* Exercise material *
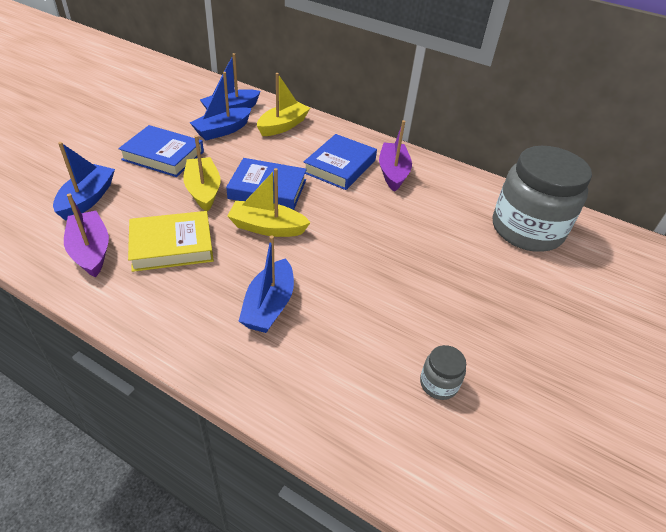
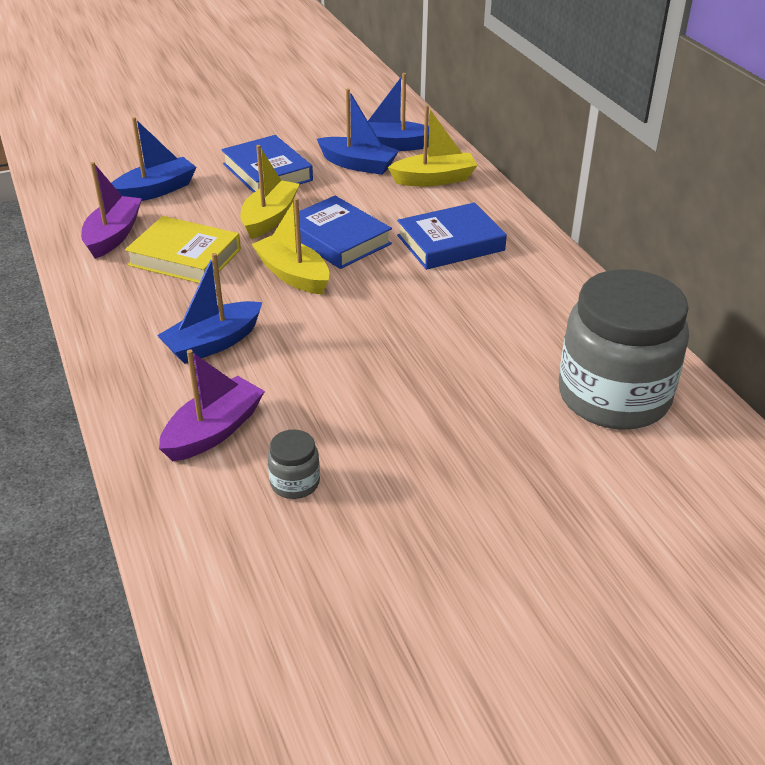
camera: 40 degrees right, 5 degrees down
(222, 130) = (358, 164): blue boat -> blue boat turned 150 degrees counterclockwise
(393, 173) = (510, 271): purple boat -> purple boat (214, 431)

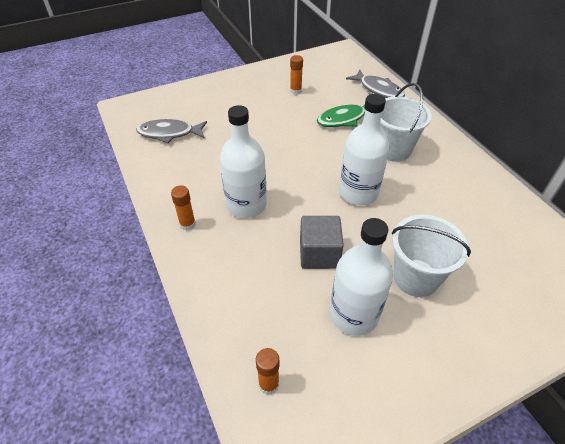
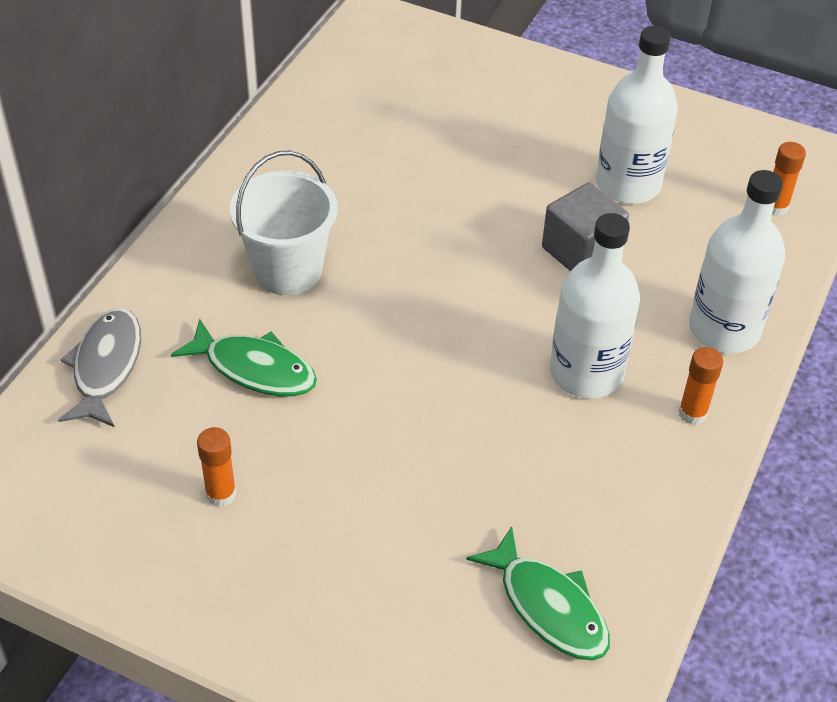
camera: 130 degrees left, 0 degrees up
(169, 133) = (548, 606): grey fish -> green fish
(358, 193) = (430, 266): white bottle -> white bottle (724, 329)
(416, 277) = (521, 157): white bucket -> none

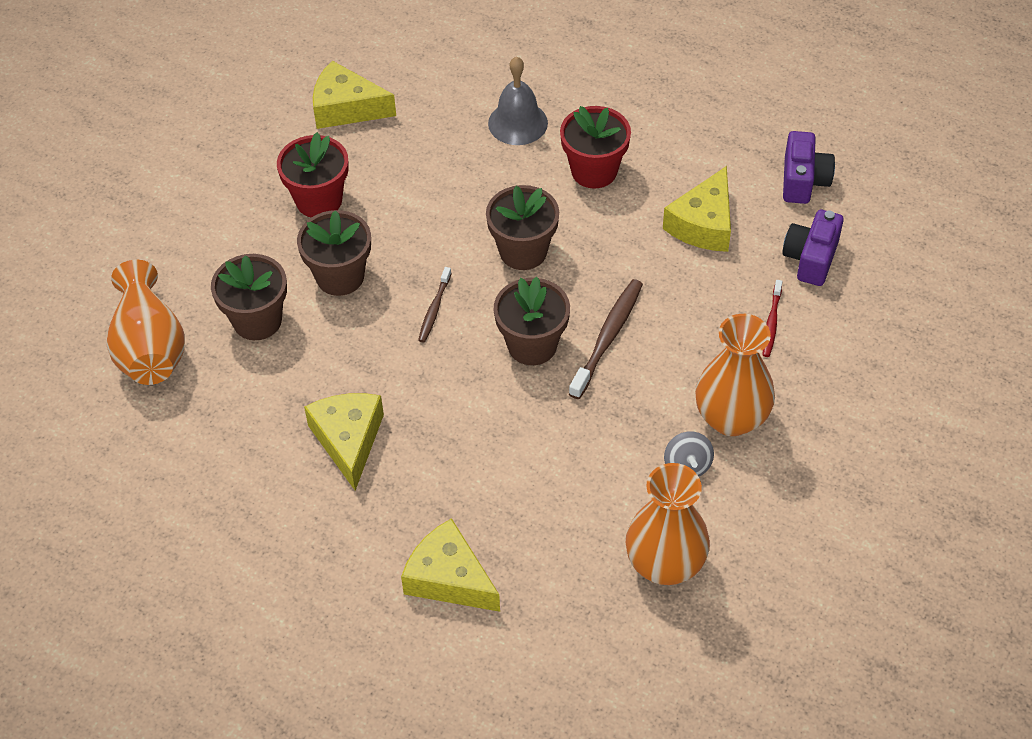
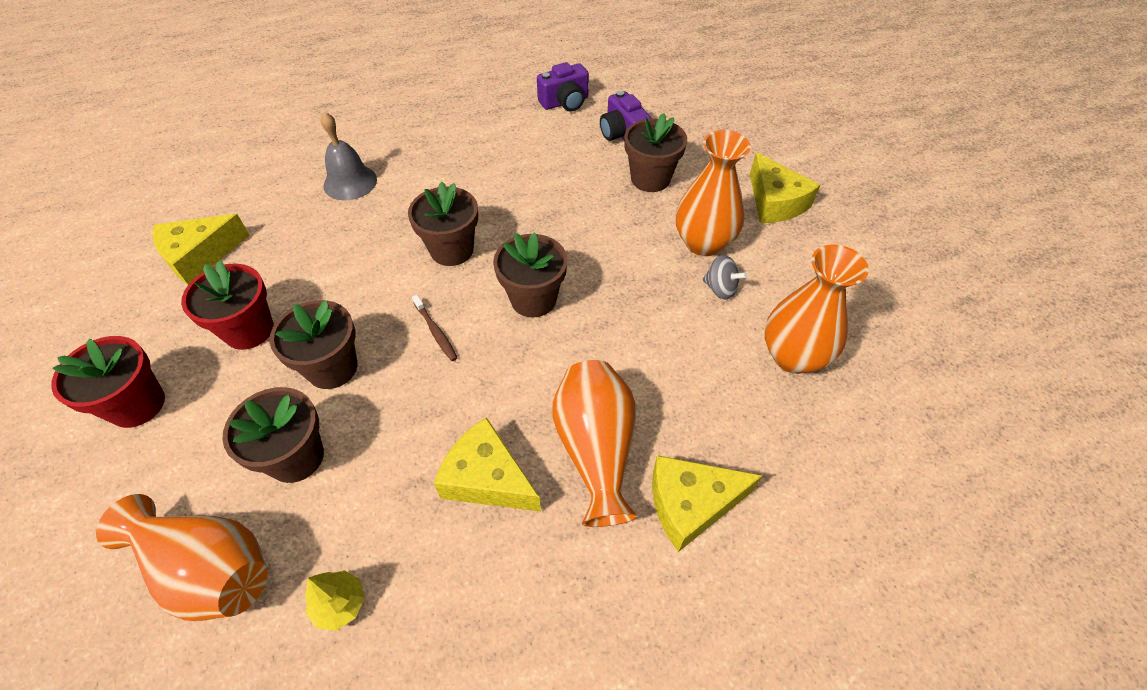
camera: 50 degrees left, 0 degrees up
(193, 432) = (340, 604): none -> yellow tree
(435, 488) = (596, 450): none -> orange vase
(594, 171) = (438, 175): red flower pot -> red flower pot (137, 405)
(608, 337) = (574, 257): brown toothbrush -> none
(703, 224) = (542, 158): yellow cheese -> yellow cheese (774, 202)
(771, 323) = (650, 179): red toothbrush -> brown flower pot
(803, 181) = (565, 102): purple camera -> purple camera turned 105 degrees clockwise

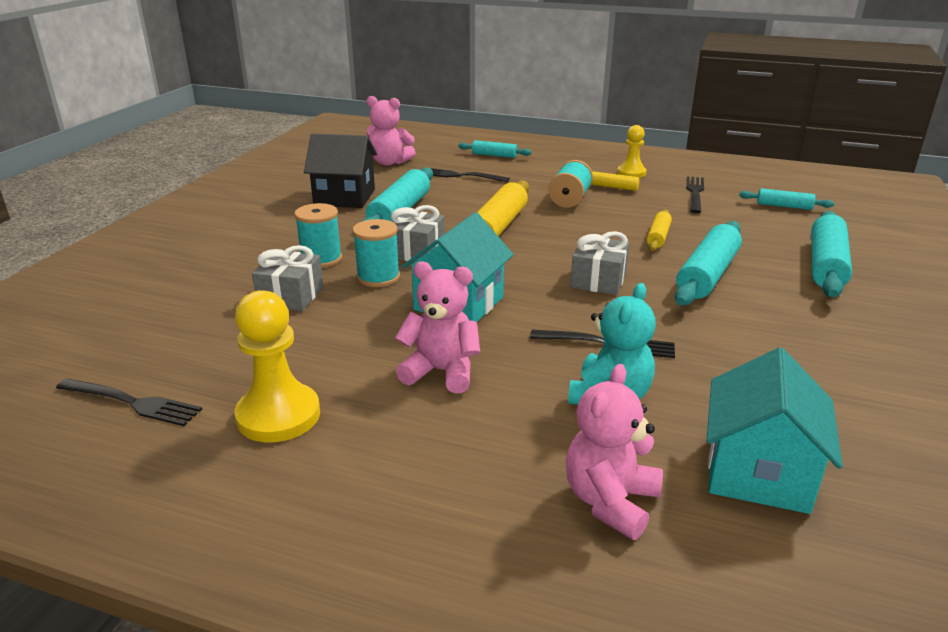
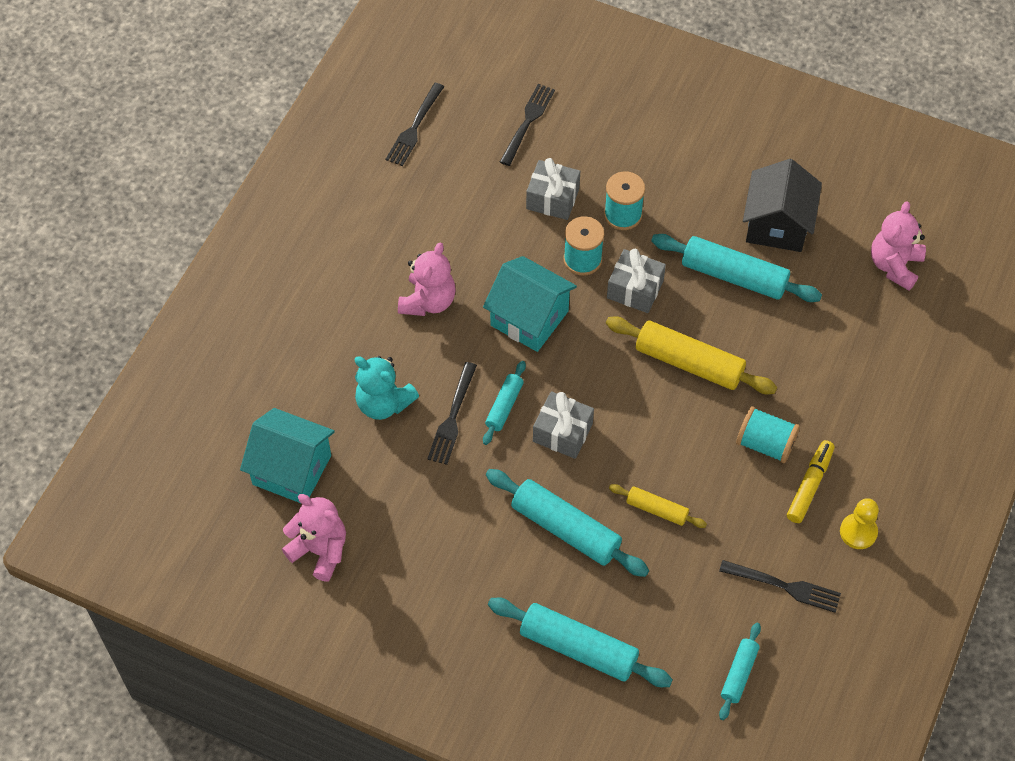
camera: 95 degrees right, 30 degrees up
(278, 415) = (389, 208): yellow pawn -> none
(460, 176) = (846, 338): black fork -> black fork (527, 122)
(494, 155) = (925, 382): turquoise rolling pin -> turquoise rolling pin (504, 406)
(610, 501) = (281, 381): pink teddy bear -> pink teddy bear (320, 551)

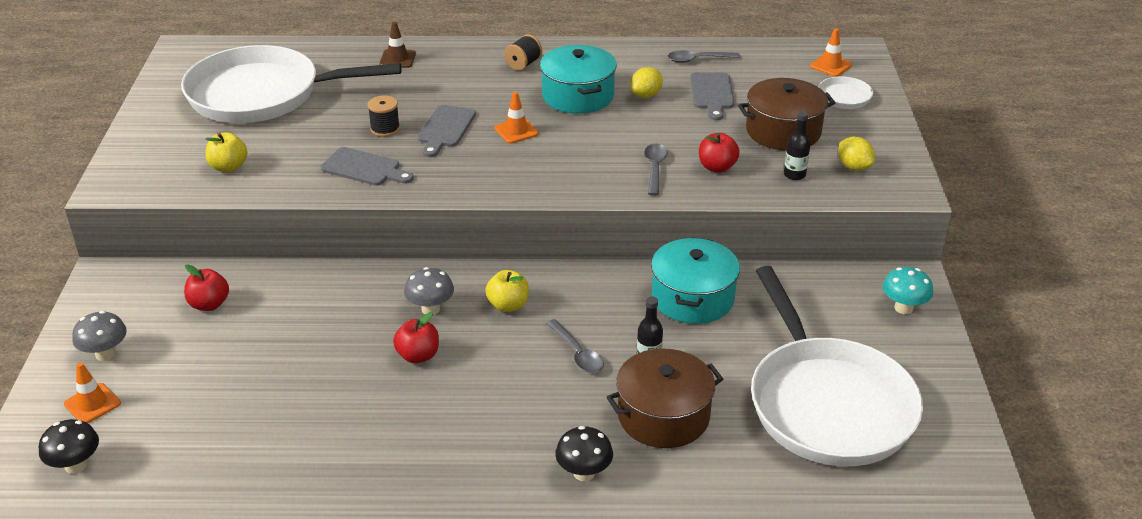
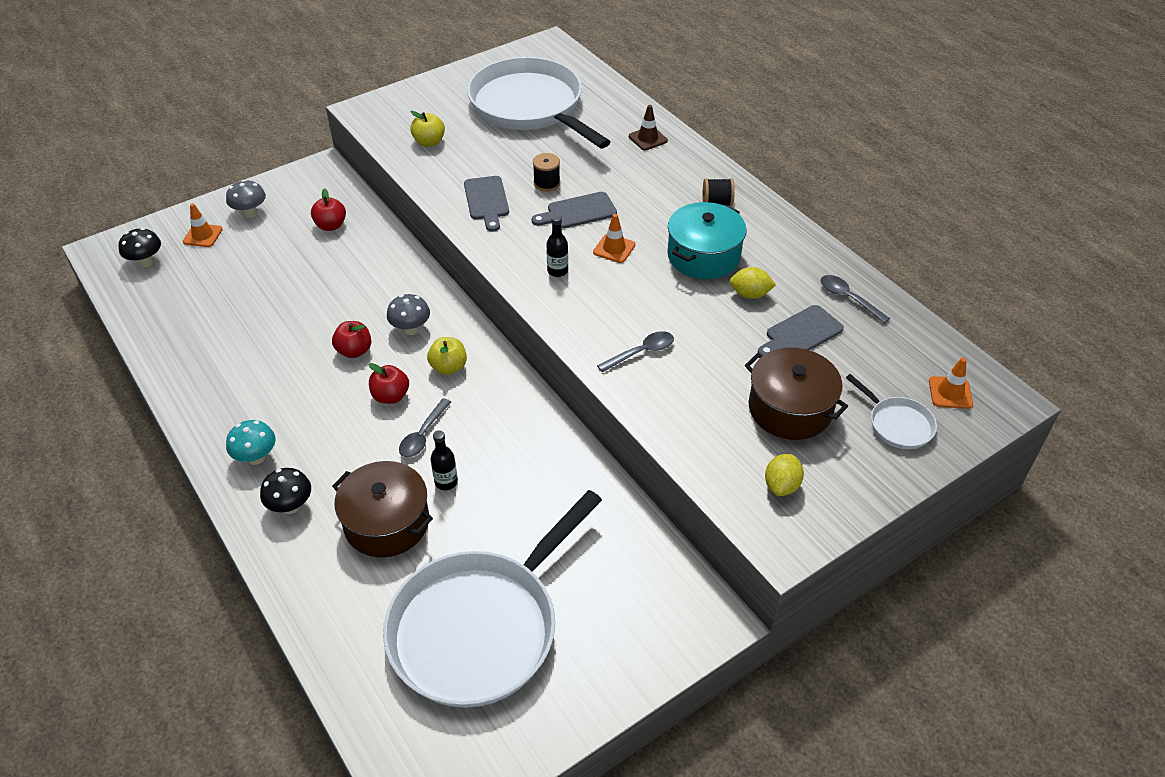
camera: 55 degrees right, 10 degrees up
(693, 298) = (550, 471): turquoise pot -> none
(717, 167) = (683, 390): red apple -> red apple (391, 396)
(794, 175) = (724, 448): black bottle -> black bottle (557, 271)
(903, 308) = (664, 630): turquoise mushroom -> turquoise mushroom (256, 457)

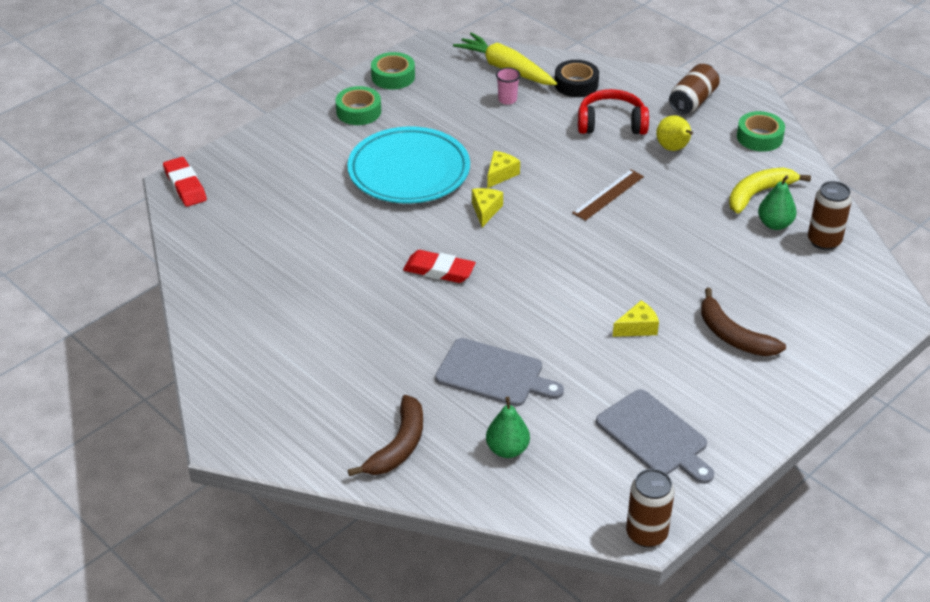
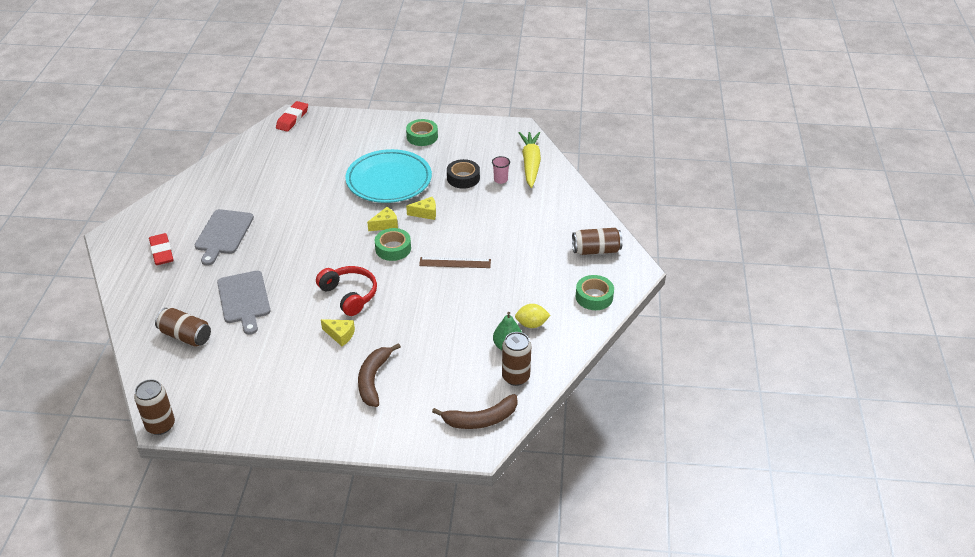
camera: 50 degrees right, 0 degrees up
(393, 76) = (469, 131): green tape -> green tape (393, 248)
(398, 446) = (154, 295): brown banana -> brown banana (481, 419)
(439, 271) = (313, 235): red eraser -> red eraser (162, 252)
(507, 449) = (185, 336): green pear -> brown can
(576, 84) = (550, 197): black tape -> black tape (463, 178)
(611, 123) = (528, 229): red headphones -> red headphones (349, 295)
(655, 436) = (248, 389): grey cutting board -> grey cutting board (223, 234)
(673, 148) = (534, 266): yellow pear -> none
(758, 194) = (531, 324): yellow banana -> yellow lemon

* Work task *
The pictures should be dropped, and every line above should be set down again exactly.

* Expected output *
camera: 40 degrees right, 5 degrees down
(222, 130) = (358, 164): blue boat -> blue boat turned 150 degrees counterclockwise
(393, 173) = (510, 271): purple boat -> purple boat (214, 431)

camera: 130 degrees left, 0 degrees up
(169, 133) = (548, 606): grey fish -> green fish
(358, 193) = (430, 266): white bottle -> white bottle (724, 329)
(416, 277) = (521, 157): white bucket -> none

camera: 50 degrees left, 0 degrees up
(193, 432) = (340, 604): none -> yellow tree
(435, 488) = (596, 450): none -> orange vase
(594, 171) = (438, 175): red flower pot -> red flower pot (137, 405)
(608, 337) = (574, 257): brown toothbrush -> none
(703, 224) = (542, 158): yellow cheese -> yellow cheese (774, 202)
(771, 323) = (650, 179): red toothbrush -> brown flower pot
(803, 181) = (565, 102): purple camera -> purple camera turned 105 degrees clockwise

camera: 95 degrees right, 30 degrees up
(278, 415) = (389, 208): yellow pawn -> none
(460, 176) = (846, 338): black fork -> black fork (527, 122)
(494, 155) = (925, 382): turquoise rolling pin -> turquoise rolling pin (504, 406)
(610, 501) = (281, 381): pink teddy bear -> pink teddy bear (320, 551)

camera: 55 degrees right, 10 degrees up
(693, 298) = (550, 471): turquoise pot -> none
(717, 167) = (683, 390): red apple -> red apple (391, 396)
(794, 175) = (724, 448): black bottle -> black bottle (557, 271)
(903, 308) = (664, 630): turquoise mushroom -> turquoise mushroom (256, 457)

camera: 50 degrees right, 0 degrees up
(393, 76) = (469, 131): green tape -> green tape (393, 248)
(398, 446) = (154, 295): brown banana -> brown banana (481, 419)
(439, 271) = (313, 235): red eraser -> red eraser (162, 252)
(507, 449) = (185, 336): green pear -> brown can
(576, 84) = (550, 197): black tape -> black tape (463, 178)
(611, 123) = (528, 229): red headphones -> red headphones (349, 295)
(655, 436) = (248, 389): grey cutting board -> grey cutting board (223, 234)
(673, 148) = (534, 266): yellow pear -> none
(758, 194) = (531, 324): yellow banana -> yellow lemon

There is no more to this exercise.